Instructions to follow: Whenever a line in the material below contains "moved", copy that line.

Material to process:
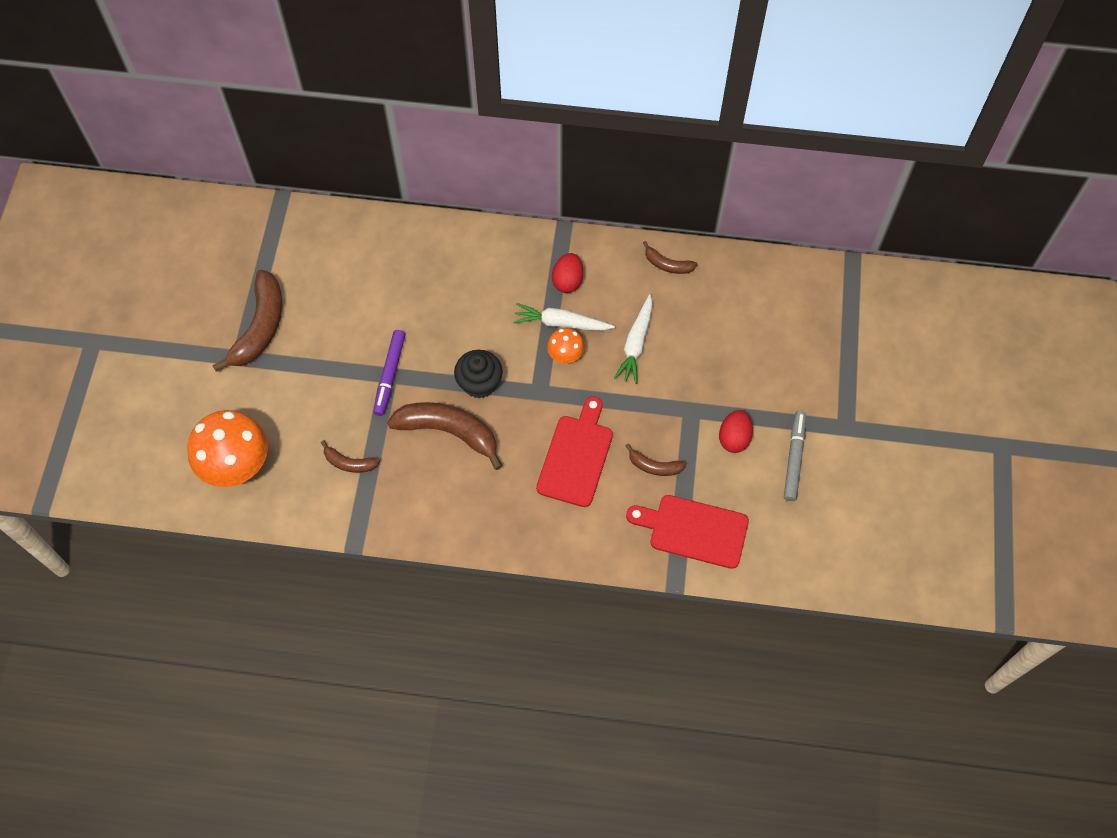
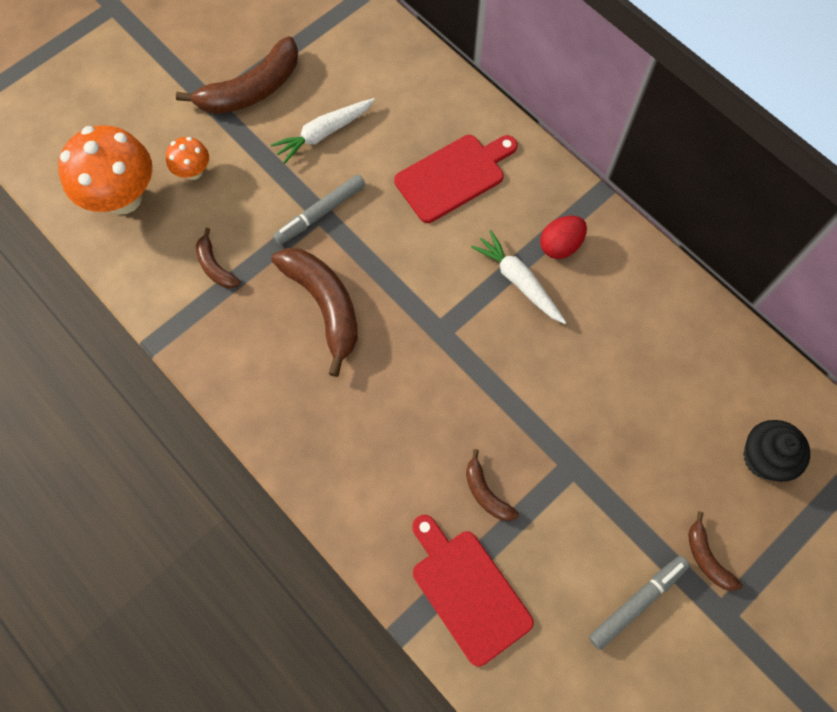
camera: 40 degrees right, 5 degrees up
purple marker [373,330,406,416] -> grey marker [273,174,365,245]
black cupcake [454,350,503,398] -> black cupcake moved to [743,420,810,482]
red cutting board [536,396,613,507] -> red cutting board moved to [394,135,517,223]
orange mushroom [547,328,584,363] -> orange mushroom moved to [166,137,209,180]
white carrot [614,294,653,384] -> white carrot moved to [271,98,375,164]
brown banana [643,241,697,274] -> brown banana moved to [688,512,743,591]
red egg [719,410,753,453] -> none

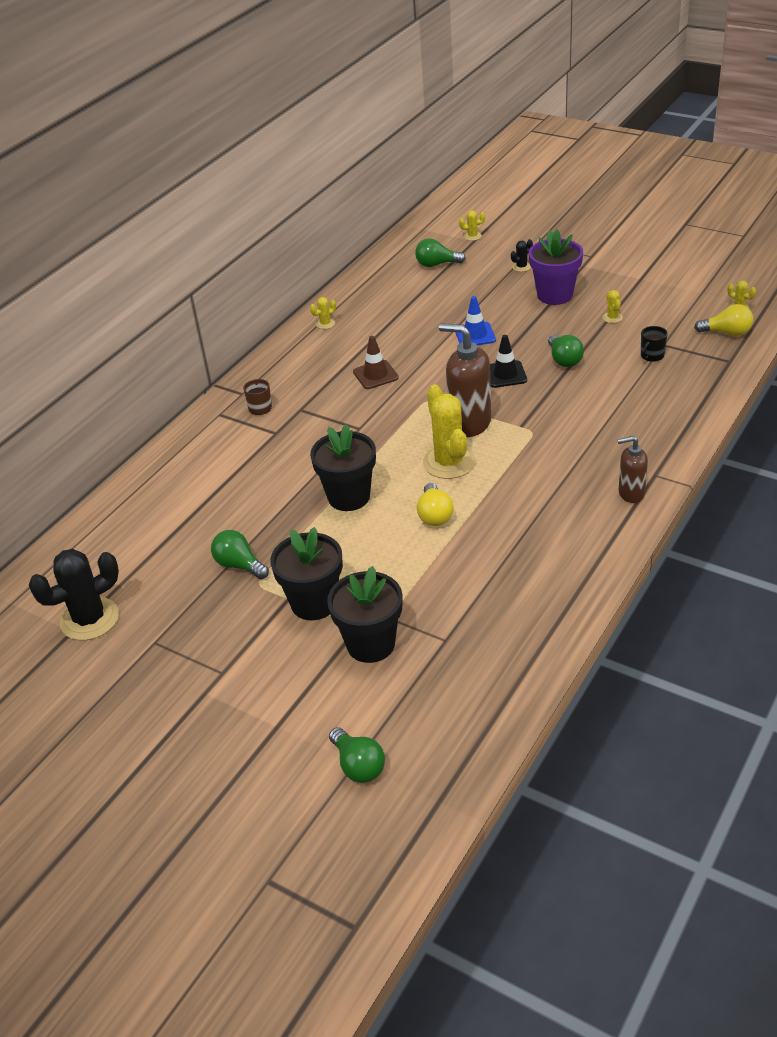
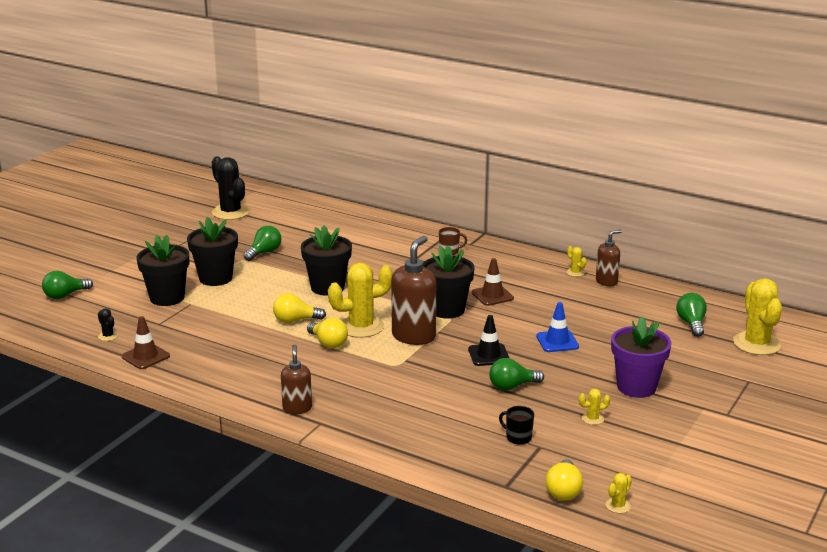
camera: 85 degrees right, 15 degrees down
yellow cactus [459,210,485,241] -> yellow cactus [733,278,782,355], size x2.30
black cactus [511,239,533,272] -> black cactus moved to [98,308,118,341]
none -> brown traffic cone [122,316,170,369]
none -> yellow light bulb [307,318,348,348]
none -> black flower pot [423,246,475,319]
none -> brown soap dispenser [596,230,622,286]

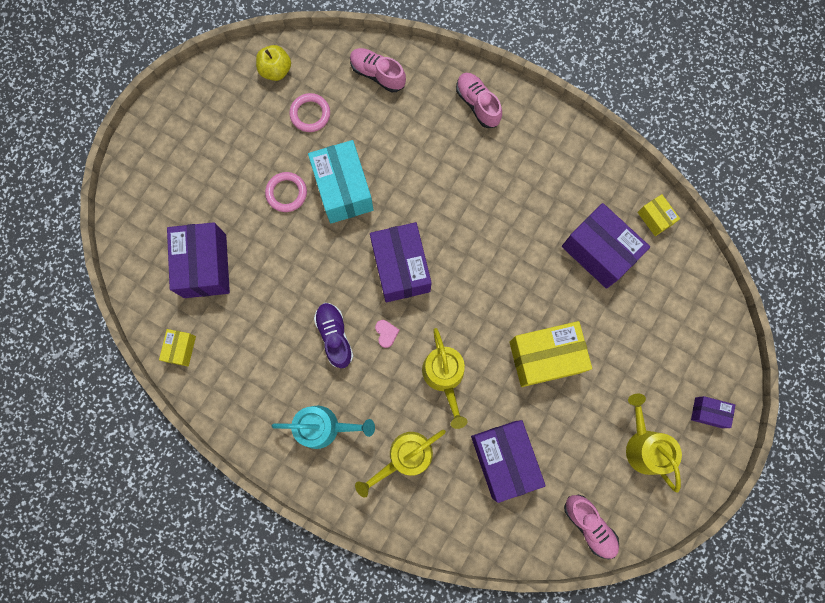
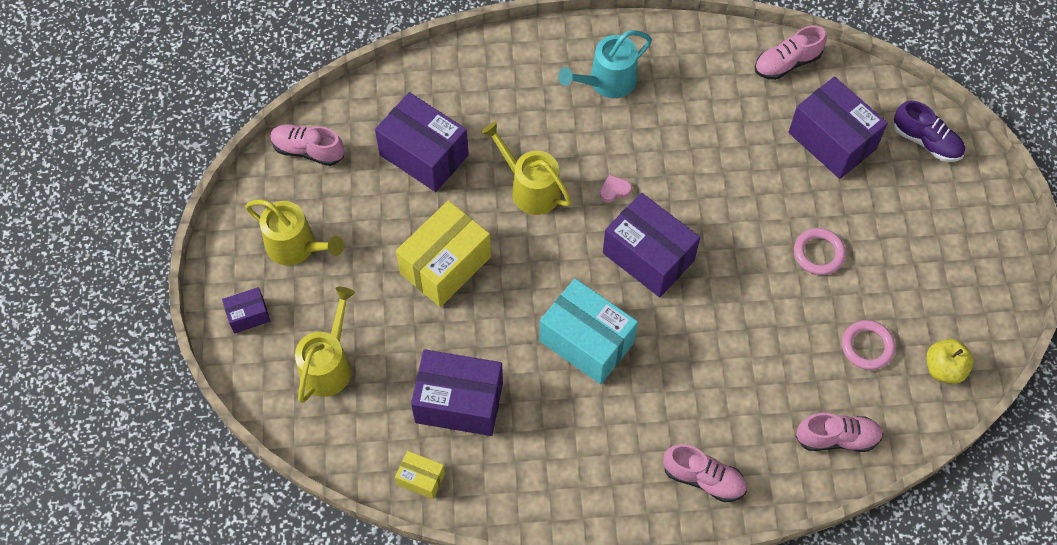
camera: 145 degrees right, 15 degrees down
yellow box [159,329,196,366] -> pink shoe [755,25,826,80]
turquoise box [308,140,374,223] -> turquoise box moved to [539,278,638,384]
purple shoe [314,303,353,368] -> purple shoe moved to [894,101,965,162]
yellow watering can [355,430,446,498] -> yellow watering can moved to [295,287,355,403]
pink heart [375,320,399,348] -> pink heart turned 120 degrees clockwise [600,175,632,202]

Response to the task:
black cupcake [454,350,503,398] -> black cupcake moved to [743,420,810,482]
red cutting board [536,396,613,507] -> red cutting board moved to [394,135,517,223]
orange mushroom [547,328,584,363] -> orange mushroom moved to [166,137,209,180]
white carrot [614,294,653,384] -> white carrot moved to [271,98,375,164]
brown banana [643,241,697,274] -> brown banana moved to [688,512,743,591]
black cactus [511,239,533,272] -> black cactus moved to [98,308,118,341]
turquoise box [308,140,374,223] -> turquoise box moved to [539,278,638,384]
purple shoe [314,303,353,368] -> purple shoe moved to [894,101,965,162]
yellow watering can [355,430,446,498] -> yellow watering can moved to [295,287,355,403]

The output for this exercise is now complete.